------ Records to use ------

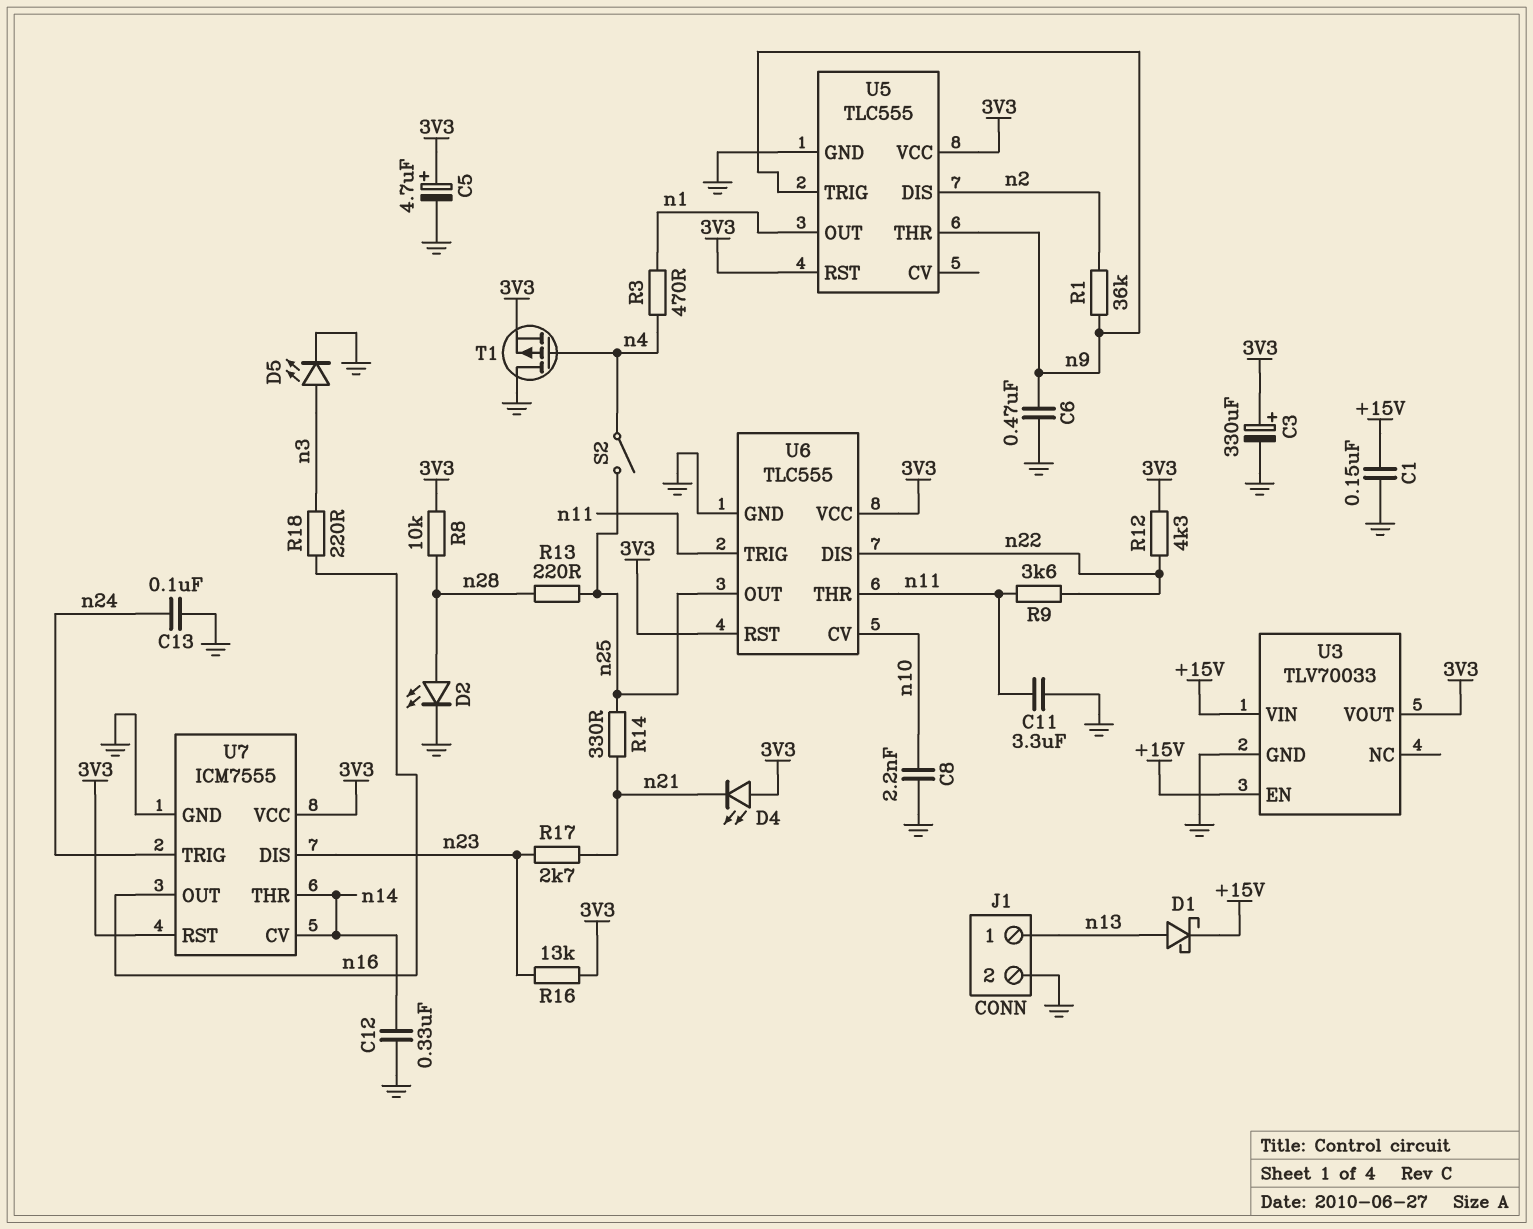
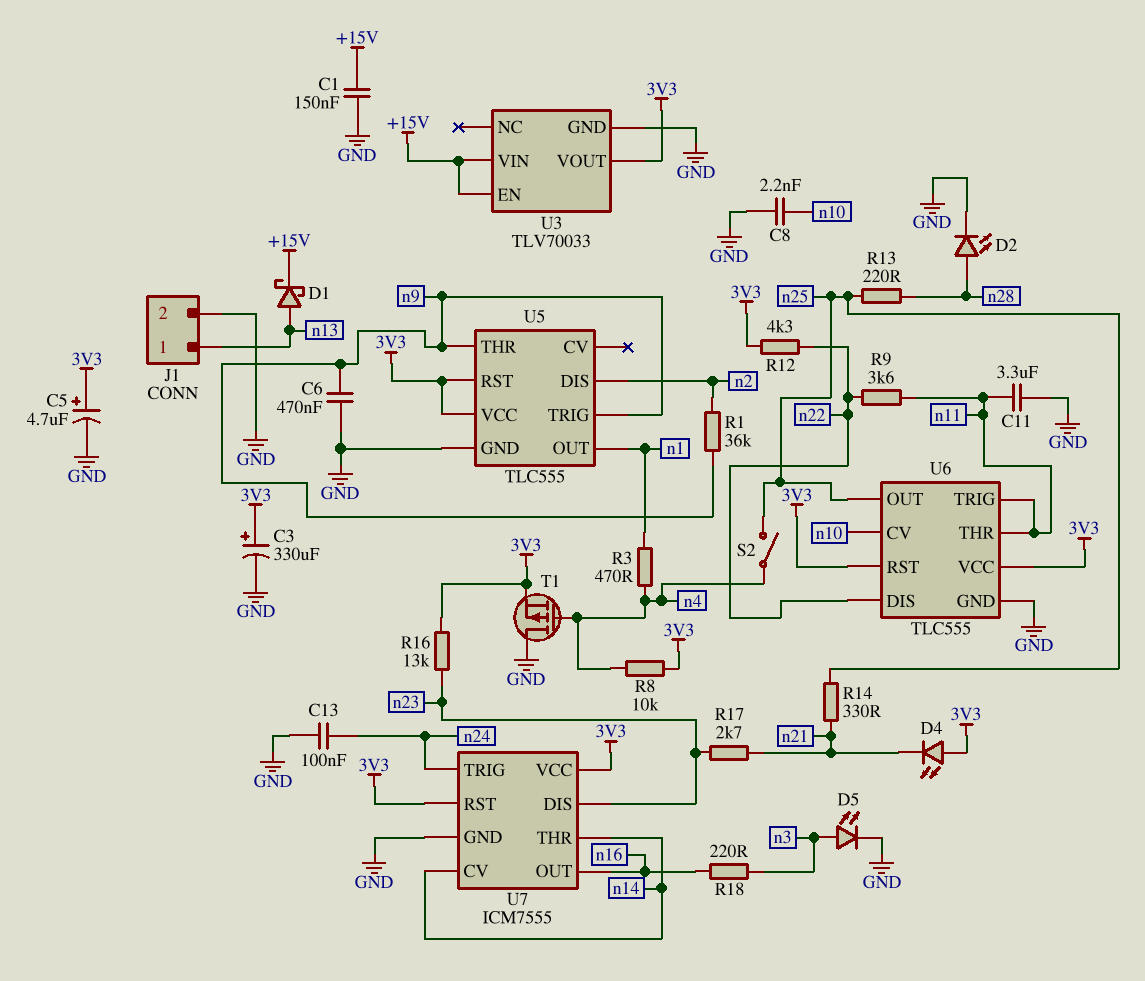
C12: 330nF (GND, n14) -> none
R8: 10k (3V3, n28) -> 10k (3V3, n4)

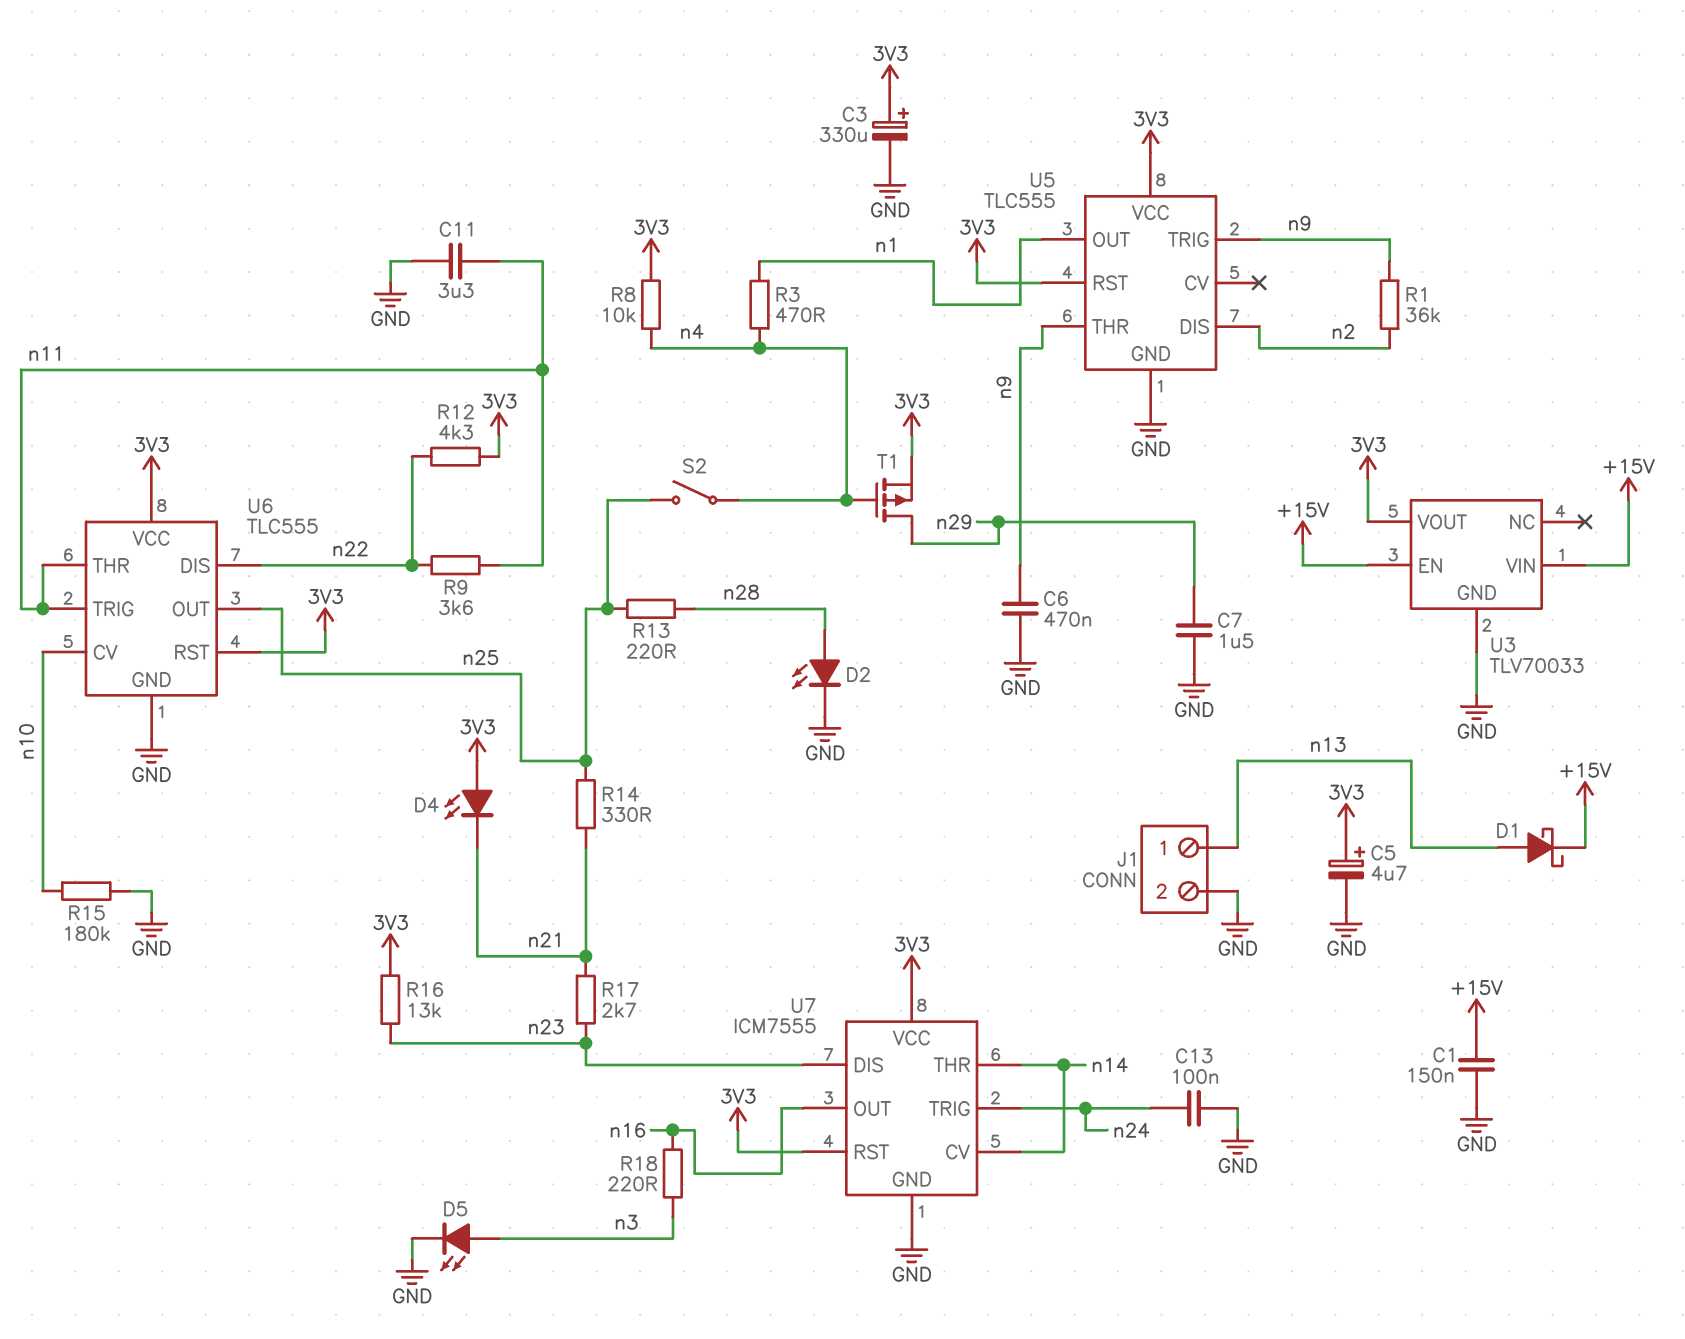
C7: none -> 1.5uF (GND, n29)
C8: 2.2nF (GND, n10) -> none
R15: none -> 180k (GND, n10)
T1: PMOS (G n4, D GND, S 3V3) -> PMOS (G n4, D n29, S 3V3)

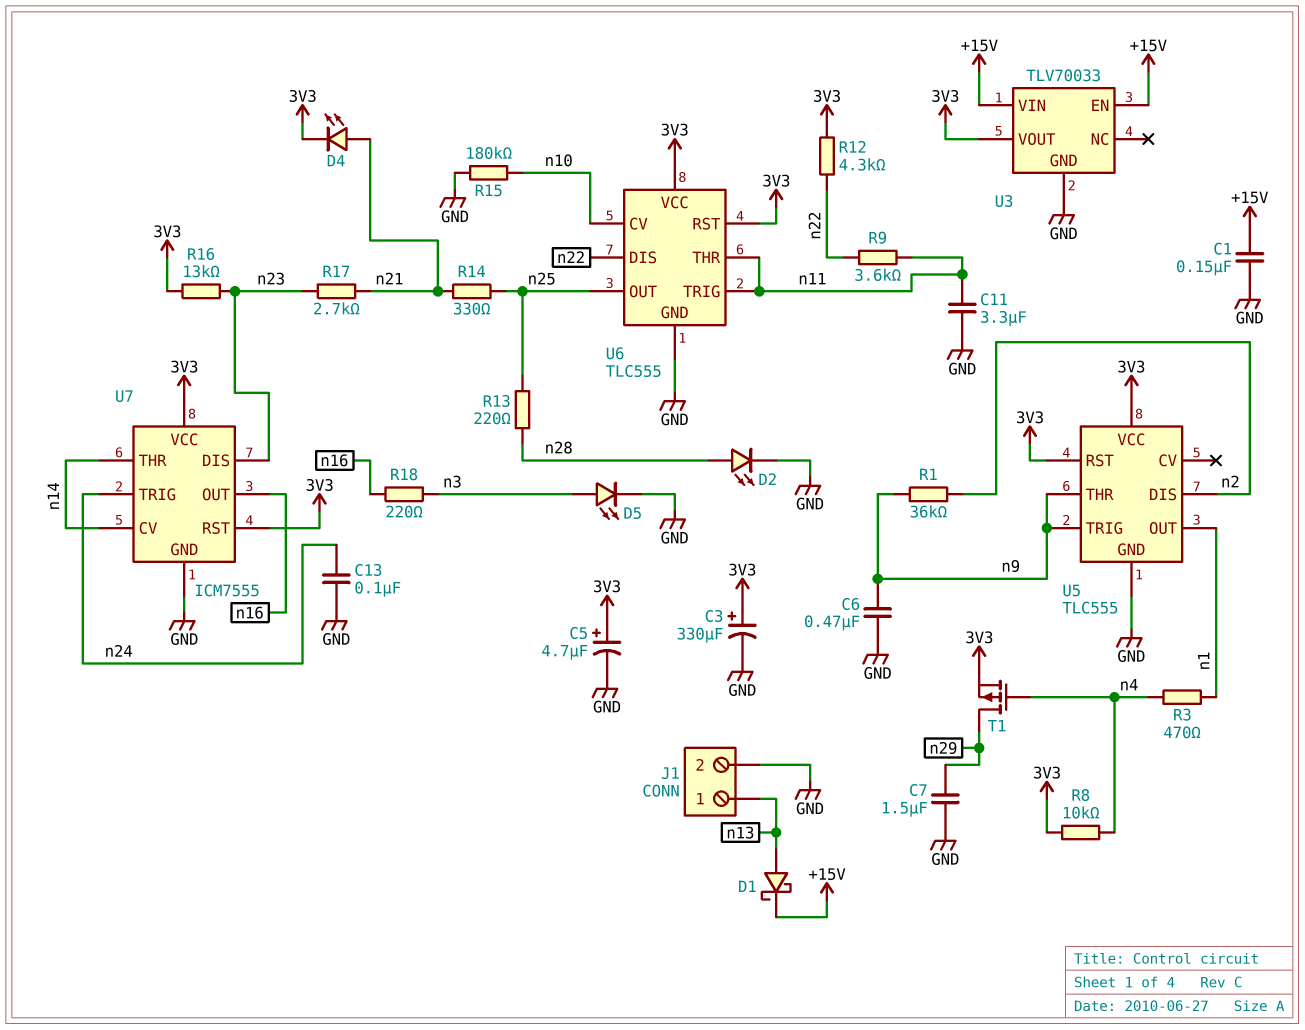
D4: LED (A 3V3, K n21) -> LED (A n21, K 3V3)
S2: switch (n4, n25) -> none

------

**Exercise instructions:** Output every record above word for word, omitting any pictures they contain.

**Task result:**
C12: 330nF (GND, n14) -> none
R8: 10k (3V3, n28) -> 10k (3V3, n4)

C7: none -> 1.5uF (GND, n29)
C8: 2.2nF (GND, n10) -> none
R15: none -> 180k (GND, n10)
T1: PMOS (G n4, D GND, S 3V3) -> PMOS (G n4, D n29, S 3V3)

D4: LED (A 3V3, K n21) -> LED (A n21, K 3V3)
S2: switch (n4, n25) -> none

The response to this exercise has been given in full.